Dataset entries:
____

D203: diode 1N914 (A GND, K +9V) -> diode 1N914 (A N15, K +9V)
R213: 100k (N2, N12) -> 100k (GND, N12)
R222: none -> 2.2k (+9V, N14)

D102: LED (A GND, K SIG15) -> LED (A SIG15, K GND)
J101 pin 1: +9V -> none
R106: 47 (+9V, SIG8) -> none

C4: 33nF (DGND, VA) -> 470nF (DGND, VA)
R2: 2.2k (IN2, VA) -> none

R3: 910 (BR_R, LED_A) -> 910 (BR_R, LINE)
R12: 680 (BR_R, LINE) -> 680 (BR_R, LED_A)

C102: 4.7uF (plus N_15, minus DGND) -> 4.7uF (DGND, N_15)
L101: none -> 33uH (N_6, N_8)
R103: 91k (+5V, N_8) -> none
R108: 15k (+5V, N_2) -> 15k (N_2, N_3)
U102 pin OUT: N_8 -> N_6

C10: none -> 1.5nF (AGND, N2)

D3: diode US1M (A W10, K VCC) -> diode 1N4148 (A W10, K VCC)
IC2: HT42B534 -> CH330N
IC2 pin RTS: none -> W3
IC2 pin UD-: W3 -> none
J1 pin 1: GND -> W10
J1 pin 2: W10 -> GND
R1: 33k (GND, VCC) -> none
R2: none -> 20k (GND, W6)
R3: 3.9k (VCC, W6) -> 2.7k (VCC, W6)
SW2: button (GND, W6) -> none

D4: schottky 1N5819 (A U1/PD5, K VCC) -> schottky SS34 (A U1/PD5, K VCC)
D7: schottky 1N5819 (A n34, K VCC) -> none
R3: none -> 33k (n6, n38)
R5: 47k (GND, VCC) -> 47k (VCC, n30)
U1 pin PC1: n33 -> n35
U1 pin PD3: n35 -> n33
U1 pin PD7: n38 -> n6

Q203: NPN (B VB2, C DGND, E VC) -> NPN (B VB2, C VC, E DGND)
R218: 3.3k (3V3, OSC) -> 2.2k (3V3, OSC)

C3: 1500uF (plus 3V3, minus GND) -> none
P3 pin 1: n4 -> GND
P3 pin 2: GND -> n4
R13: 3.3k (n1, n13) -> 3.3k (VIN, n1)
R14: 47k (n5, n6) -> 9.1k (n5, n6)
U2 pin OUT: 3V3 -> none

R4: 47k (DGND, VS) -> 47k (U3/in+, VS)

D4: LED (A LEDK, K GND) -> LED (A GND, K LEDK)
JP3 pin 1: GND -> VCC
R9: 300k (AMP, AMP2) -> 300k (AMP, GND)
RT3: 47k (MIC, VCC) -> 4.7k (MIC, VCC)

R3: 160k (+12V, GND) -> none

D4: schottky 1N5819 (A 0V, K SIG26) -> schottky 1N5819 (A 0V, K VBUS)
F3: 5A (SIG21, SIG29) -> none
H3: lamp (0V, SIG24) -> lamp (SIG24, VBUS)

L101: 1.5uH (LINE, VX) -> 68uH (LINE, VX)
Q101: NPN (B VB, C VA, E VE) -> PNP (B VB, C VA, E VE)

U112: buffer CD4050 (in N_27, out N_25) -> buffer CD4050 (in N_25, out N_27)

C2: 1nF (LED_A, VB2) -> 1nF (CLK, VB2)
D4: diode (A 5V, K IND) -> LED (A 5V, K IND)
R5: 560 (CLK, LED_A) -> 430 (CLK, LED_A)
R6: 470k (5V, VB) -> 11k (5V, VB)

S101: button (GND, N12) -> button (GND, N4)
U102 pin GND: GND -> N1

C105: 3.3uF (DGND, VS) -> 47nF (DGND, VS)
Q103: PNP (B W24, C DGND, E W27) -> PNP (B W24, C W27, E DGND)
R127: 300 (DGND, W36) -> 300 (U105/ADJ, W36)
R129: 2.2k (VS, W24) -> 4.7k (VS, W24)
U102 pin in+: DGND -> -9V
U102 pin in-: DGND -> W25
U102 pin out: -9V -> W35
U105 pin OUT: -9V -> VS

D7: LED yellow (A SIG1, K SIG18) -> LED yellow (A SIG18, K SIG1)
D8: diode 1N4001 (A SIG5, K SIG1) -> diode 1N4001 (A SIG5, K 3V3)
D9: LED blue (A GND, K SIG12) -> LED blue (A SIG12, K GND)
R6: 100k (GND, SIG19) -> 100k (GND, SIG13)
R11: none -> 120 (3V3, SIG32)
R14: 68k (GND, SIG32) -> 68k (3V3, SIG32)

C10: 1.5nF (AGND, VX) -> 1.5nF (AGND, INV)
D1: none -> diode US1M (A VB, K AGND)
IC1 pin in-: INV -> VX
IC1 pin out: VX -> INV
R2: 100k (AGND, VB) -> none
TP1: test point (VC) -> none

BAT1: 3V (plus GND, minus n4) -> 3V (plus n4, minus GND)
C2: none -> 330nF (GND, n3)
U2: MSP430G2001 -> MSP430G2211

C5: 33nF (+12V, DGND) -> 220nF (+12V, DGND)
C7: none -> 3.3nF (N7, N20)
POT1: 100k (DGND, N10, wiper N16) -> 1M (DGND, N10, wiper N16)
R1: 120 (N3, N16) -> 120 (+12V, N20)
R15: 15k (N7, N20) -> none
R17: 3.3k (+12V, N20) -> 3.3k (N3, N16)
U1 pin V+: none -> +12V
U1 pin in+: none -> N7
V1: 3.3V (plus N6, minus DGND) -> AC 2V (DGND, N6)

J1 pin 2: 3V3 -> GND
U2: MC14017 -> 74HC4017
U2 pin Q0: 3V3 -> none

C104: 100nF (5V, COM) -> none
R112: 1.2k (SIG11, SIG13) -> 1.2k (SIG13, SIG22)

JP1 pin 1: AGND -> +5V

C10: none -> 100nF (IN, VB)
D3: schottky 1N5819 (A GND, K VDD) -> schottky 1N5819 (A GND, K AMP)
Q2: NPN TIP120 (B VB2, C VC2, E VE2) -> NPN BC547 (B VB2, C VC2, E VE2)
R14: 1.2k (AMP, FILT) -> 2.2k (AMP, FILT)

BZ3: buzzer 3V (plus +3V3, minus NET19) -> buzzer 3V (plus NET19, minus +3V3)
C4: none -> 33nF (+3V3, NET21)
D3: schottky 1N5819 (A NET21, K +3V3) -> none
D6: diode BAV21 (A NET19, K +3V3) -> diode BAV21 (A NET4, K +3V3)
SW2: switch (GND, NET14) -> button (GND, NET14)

____

What the exercise asks: This exercise calls for the entries to be restated exactly.

Written response:
D203: diode 1N914 (A GND, K +9V) -> diode 1N914 (A N15, K +9V)
R213: 100k (N2, N12) -> 100k (GND, N12)
R222: none -> 2.2k (+9V, N14)

D102: LED (A GND, K SIG15) -> LED (A SIG15, K GND)
J101 pin 1: +9V -> none
R106: 47 (+9V, SIG8) -> none

C4: 33nF (DGND, VA) -> 470nF (DGND, VA)
R2: 2.2k (IN2, VA) -> none

R3: 910 (BR_R, LED_A) -> 910 (BR_R, LINE)
R12: 680 (BR_R, LINE) -> 680 (BR_R, LED_A)

C102: 4.7uF (plus N_15, minus DGND) -> 4.7uF (DGND, N_15)
L101: none -> 33uH (N_6, N_8)
R103: 91k (+5V, N_8) -> none
R108: 15k (+5V, N_2) -> 15k (N_2, N_3)
U102 pin OUT: N_8 -> N_6

C10: none -> 1.5nF (AGND, N2)

D3: diode US1M (A W10, K VCC) -> diode 1N4148 (A W10, K VCC)
IC2: HT42B534 -> CH330N
IC2 pin RTS: none -> W3
IC2 pin UD-: W3 -> none
J1 pin 1: GND -> W10
J1 pin 2: W10 -> GND
R1: 33k (GND, VCC) -> none
R2: none -> 20k (GND, W6)
R3: 3.9k (VCC, W6) -> 2.7k (VCC, W6)
SW2: button (GND, W6) -> none

D4: schottky 1N5819 (A U1/PD5, K VCC) -> schottky SS34 (A U1/PD5, K VCC)
D7: schottky 1N5819 (A n34, K VCC) -> none
R3: none -> 33k (n6, n38)
R5: 47k (GND, VCC) -> 47k (VCC, n30)
U1 pin PC1: n33 -> n35
U1 pin PD3: n35 -> n33
U1 pin PD7: n38 -> n6

Q203: NPN (B VB2, C DGND, E VC) -> NPN (B VB2, C VC, E DGND)
R218: 3.3k (3V3, OSC) -> 2.2k (3V3, OSC)

C3: 1500uF (plus 3V3, minus GND) -> none
P3 pin 1: n4 -> GND
P3 pin 2: GND -> n4
R13: 3.3k (n1, n13) -> 3.3k (VIN, n1)
R14: 47k (n5, n6) -> 9.1k (n5, n6)
U2 pin OUT: 3V3 -> none

R4: 47k (DGND, VS) -> 47k (U3/in+, VS)

D4: LED (A LEDK, K GND) -> LED (A GND, K LEDK)
JP3 pin 1: GND -> VCC
R9: 300k (AMP, AMP2) -> 300k (AMP, GND)
RT3: 47k (MIC, VCC) -> 4.7k (MIC, VCC)

R3: 160k (+12V, GND) -> none

D4: schottky 1N5819 (A 0V, K SIG26) -> schottky 1N5819 (A 0V, K VBUS)
F3: 5A (SIG21, SIG29) -> none
H3: lamp (0V, SIG24) -> lamp (SIG24, VBUS)

L101: 1.5uH (LINE, VX) -> 68uH (LINE, VX)
Q101: NPN (B VB, C VA, E VE) -> PNP (B VB, C VA, E VE)

U112: buffer CD4050 (in N_27, out N_25) -> buffer CD4050 (in N_25, out N_27)

C2: 1nF (LED_A, VB2) -> 1nF (CLK, VB2)
D4: diode (A 5V, K IND) -> LED (A 5V, K IND)
R5: 560 (CLK, LED_A) -> 430 (CLK, LED_A)
R6: 470k (5V, VB) -> 11k (5V, VB)

S101: button (GND, N12) -> button (GND, N4)
U102 pin GND: GND -> N1

C105: 3.3uF (DGND, VS) -> 47nF (DGND, VS)
Q103: PNP (B W24, C DGND, E W27) -> PNP (B W24, C W27, E DGND)
R127: 300 (DGND, W36) -> 300 (U105/ADJ, W36)
R129: 2.2k (VS, W24) -> 4.7k (VS, W24)
U102 pin in+: DGND -> -9V
U102 pin in-: DGND -> W25
U102 pin out: -9V -> W35
U105 pin OUT: -9V -> VS

D7: LED yellow (A SIG1, K SIG18) -> LED yellow (A SIG18, K SIG1)
D8: diode 1N4001 (A SIG5, K SIG1) -> diode 1N4001 (A SIG5, K 3V3)
D9: LED blue (A GND, K SIG12) -> LED blue (A SIG12, K GND)
R6: 100k (GND, SIG19) -> 100k (GND, SIG13)
R11: none -> 120 (3V3, SIG32)
R14: 68k (GND, SIG32) -> 68k (3V3, SIG32)

C10: 1.5nF (AGND, VX) -> 1.5nF (AGND, INV)
D1: none -> diode US1M (A VB, K AGND)
IC1 pin in-: INV -> VX
IC1 pin out: VX -> INV
R2: 100k (AGND, VB) -> none
TP1: test point (VC) -> none

BAT1: 3V (plus GND, minus n4) -> 3V (plus n4, minus GND)
C2: none -> 330nF (GND, n3)
U2: MSP430G2001 -> MSP430G2211

C5: 33nF (+12V, DGND) -> 220nF (+12V, DGND)
C7: none -> 3.3nF (N7, N20)
POT1: 100k (DGND, N10, wiper N16) -> 1M (DGND, N10, wiper N16)
R1: 120 (N3, N16) -> 120 (+12V, N20)
R15: 15k (N7, N20) -> none
R17: 3.3k (+12V, N20) -> 3.3k (N3, N16)
U1 pin V+: none -> +12V
U1 pin in+: none -> N7
V1: 3.3V (plus N6, minus DGND) -> AC 2V (DGND, N6)

J1 pin 2: 3V3 -> GND
U2: MC14017 -> 74HC4017
U2 pin Q0: 3V3 -> none

C104: 100nF (5V, COM) -> none
R112: 1.2k (SIG11, SIG13) -> 1.2k (SIG13, SIG22)

JP1 pin 1: AGND -> +5V

C10: none -> 100nF (IN, VB)
D3: schottky 1N5819 (A GND, K VDD) -> schottky 1N5819 (A GND, K AMP)
Q2: NPN TIP120 (B VB2, C VC2, E VE2) -> NPN BC547 (B VB2, C VC2, E VE2)
R14: 1.2k (AMP, FILT) -> 2.2k (AMP, FILT)

BZ3: buzzer 3V (plus +3V3, minus NET19) -> buzzer 3V (plus NET19, minus +3V3)
C4: none -> 33nF (+3V3, NET21)
D3: schottky 1N5819 (A NET21, K +3V3) -> none
D6: diode BAV21 (A NET19, K +3V3) -> diode BAV21 (A NET4, K +3V3)
SW2: switch (GND, NET14) -> button (GND, NET14)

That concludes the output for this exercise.